* WHAT TO DO:
Read the records beneath this task and copy every line that contains the string "purple".

╭─ SUPPLIED DATA

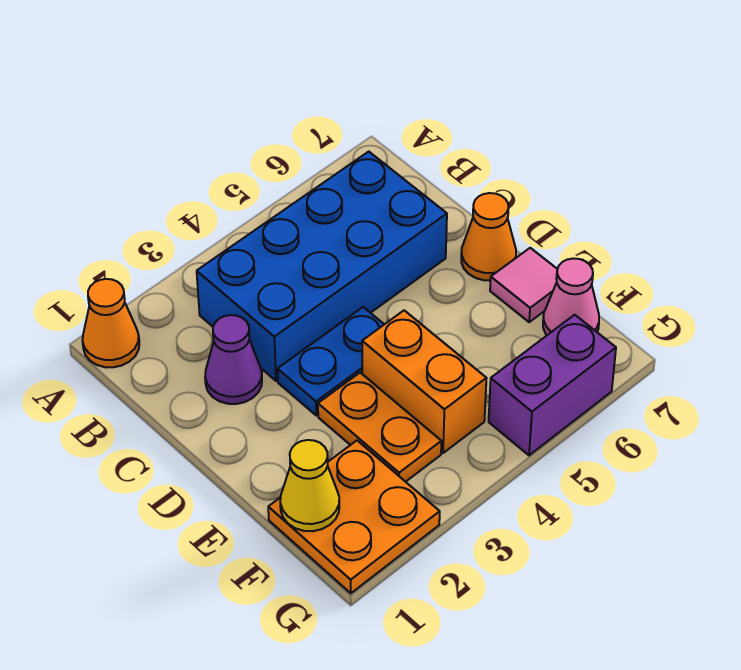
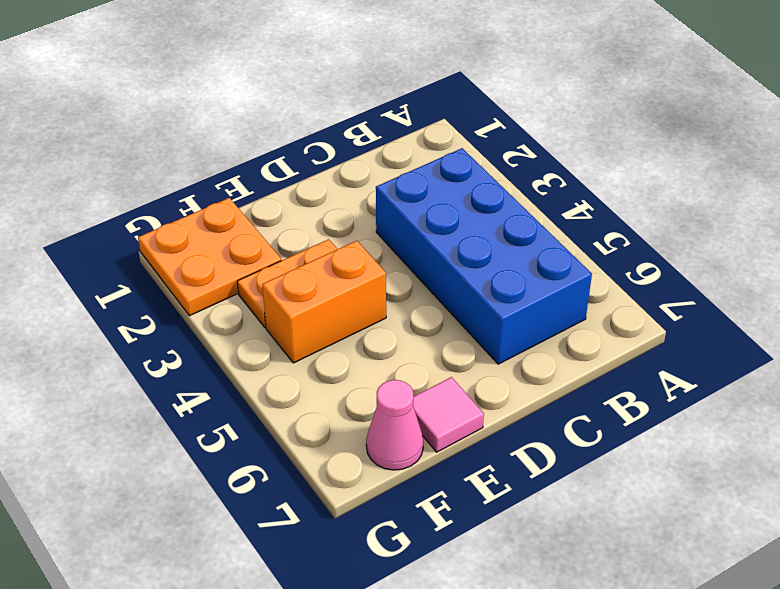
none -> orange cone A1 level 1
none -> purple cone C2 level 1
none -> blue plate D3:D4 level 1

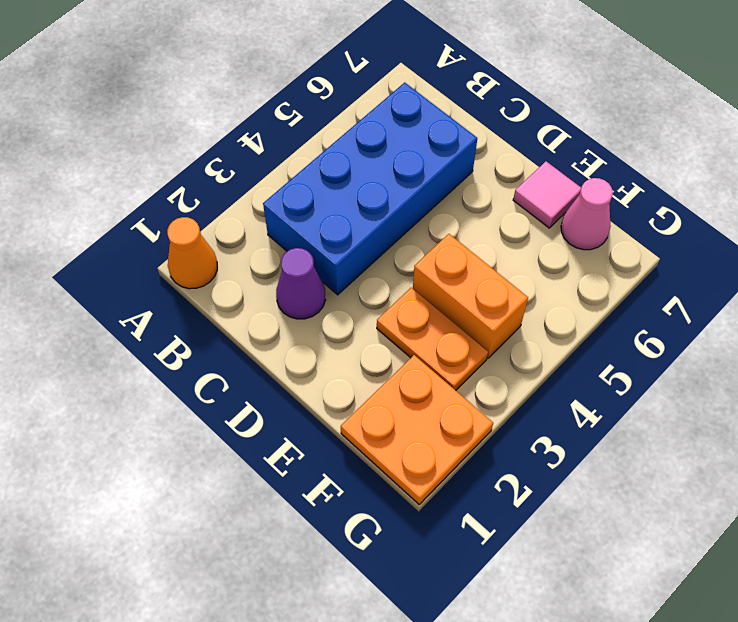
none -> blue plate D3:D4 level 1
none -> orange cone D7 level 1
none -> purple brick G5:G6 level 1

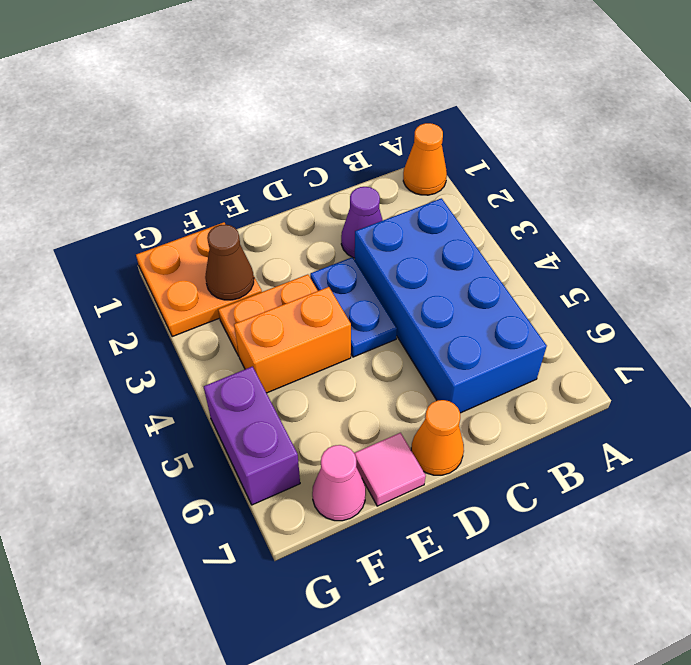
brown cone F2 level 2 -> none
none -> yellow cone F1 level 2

╰─

* SOLUTION:
none -> purple cone C2 level 1
none -> purple brick G5:G6 level 1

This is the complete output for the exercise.